§ **What needs to be done**
Repeat each entry exactly; omit all pictures.

(Image sets with object changes)
▼▼▼

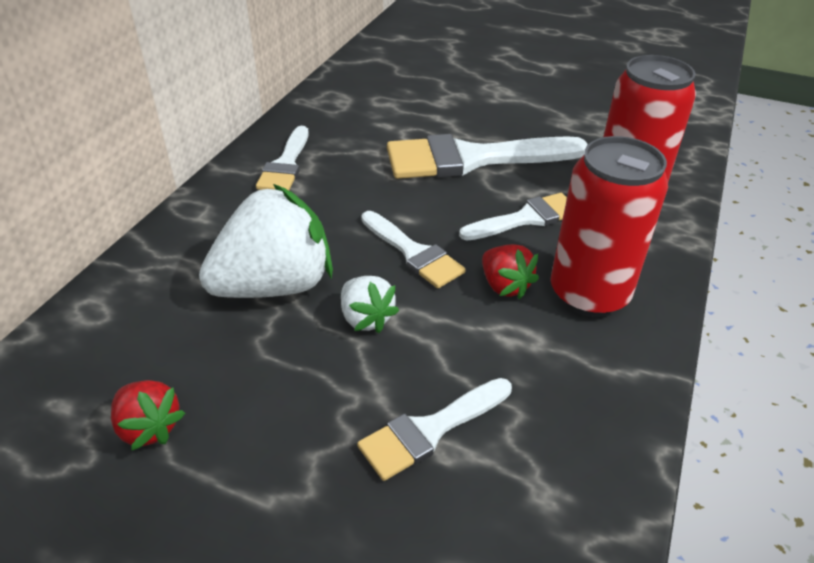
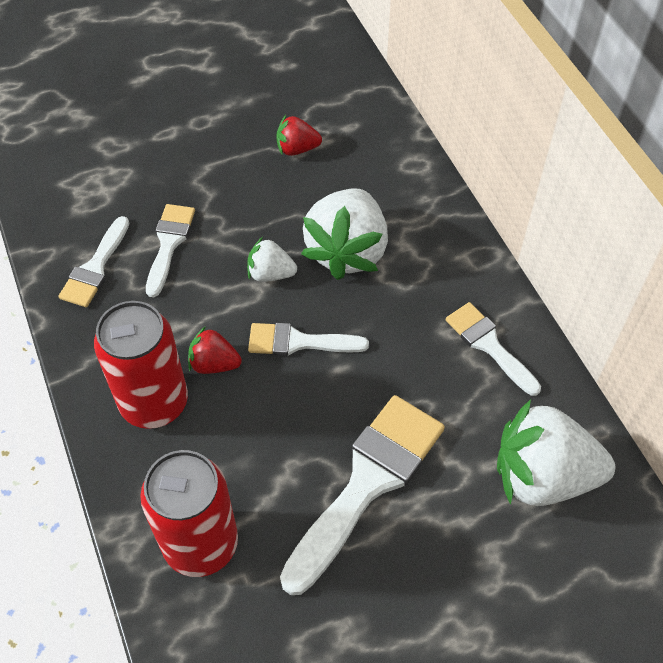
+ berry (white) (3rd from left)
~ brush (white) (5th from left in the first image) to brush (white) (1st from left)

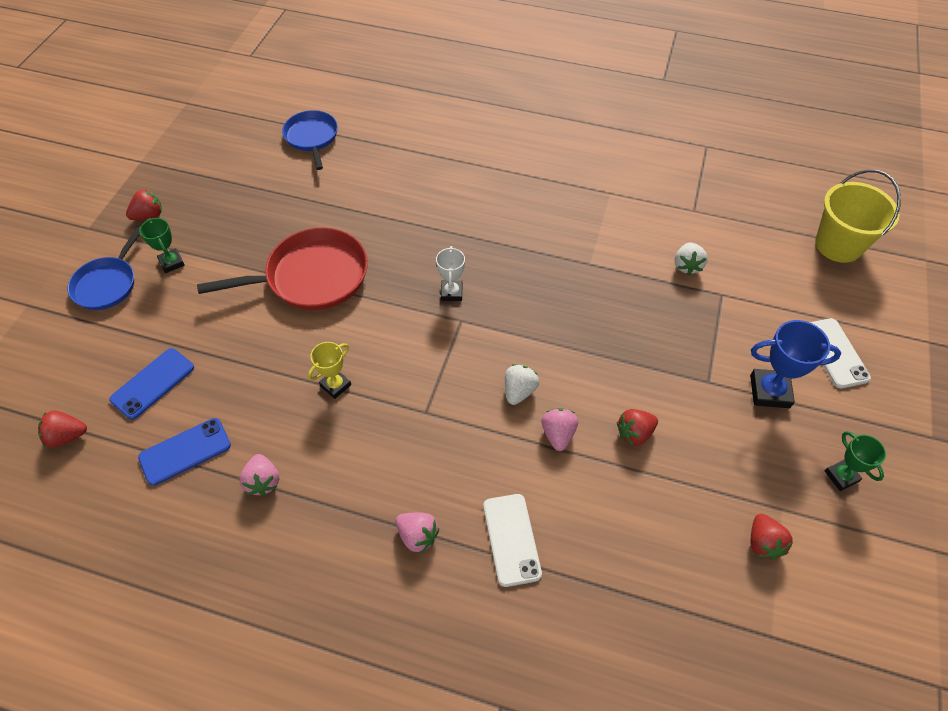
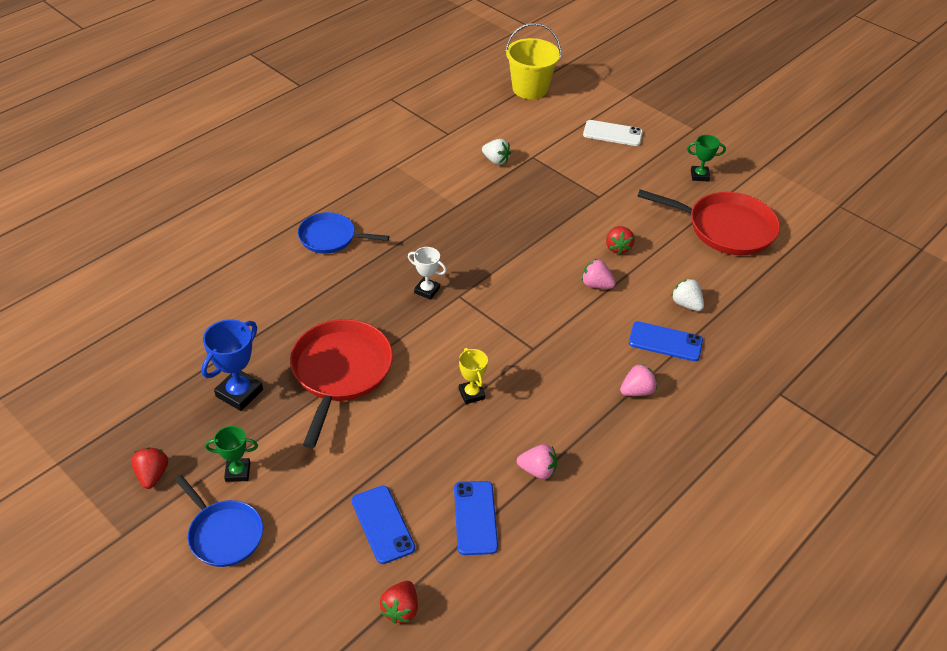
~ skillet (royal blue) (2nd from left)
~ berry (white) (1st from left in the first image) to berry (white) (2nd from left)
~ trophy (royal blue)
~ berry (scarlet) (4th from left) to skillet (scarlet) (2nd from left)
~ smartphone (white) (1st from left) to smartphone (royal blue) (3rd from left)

▲▲▲

§ **Answer box**
+ berry (white) (3rd from left)
~ brush (white) (5th from left in the first image) to brush (white) (1st from left)

~ skillet (royal blue) (2nd from left)
~ berry (white) (1st from left in the first image) to berry (white) (2nd from left)
~ trophy (royal blue)
~ berry (scarlet) (4th from left) to skillet (scarlet) (2nd from left)
~ smartphone (white) (1st from left) to smartphone (royal blue) (3rd from left)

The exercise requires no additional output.